#### Records for this exercise ####

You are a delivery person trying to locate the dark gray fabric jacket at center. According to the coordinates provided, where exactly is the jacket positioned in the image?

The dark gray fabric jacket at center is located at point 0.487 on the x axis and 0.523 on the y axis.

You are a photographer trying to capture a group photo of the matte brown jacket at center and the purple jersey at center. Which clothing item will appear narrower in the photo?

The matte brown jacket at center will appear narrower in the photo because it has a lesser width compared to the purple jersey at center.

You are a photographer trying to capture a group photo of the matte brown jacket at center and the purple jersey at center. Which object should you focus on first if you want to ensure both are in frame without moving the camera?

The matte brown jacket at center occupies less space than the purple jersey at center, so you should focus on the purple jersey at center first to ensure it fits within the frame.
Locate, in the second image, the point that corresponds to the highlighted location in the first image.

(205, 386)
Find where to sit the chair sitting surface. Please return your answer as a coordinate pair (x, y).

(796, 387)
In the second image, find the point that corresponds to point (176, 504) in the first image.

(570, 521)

####

What to do: Count the lines in the material above that contain the word "Which", and give only that number.

Complete response: 2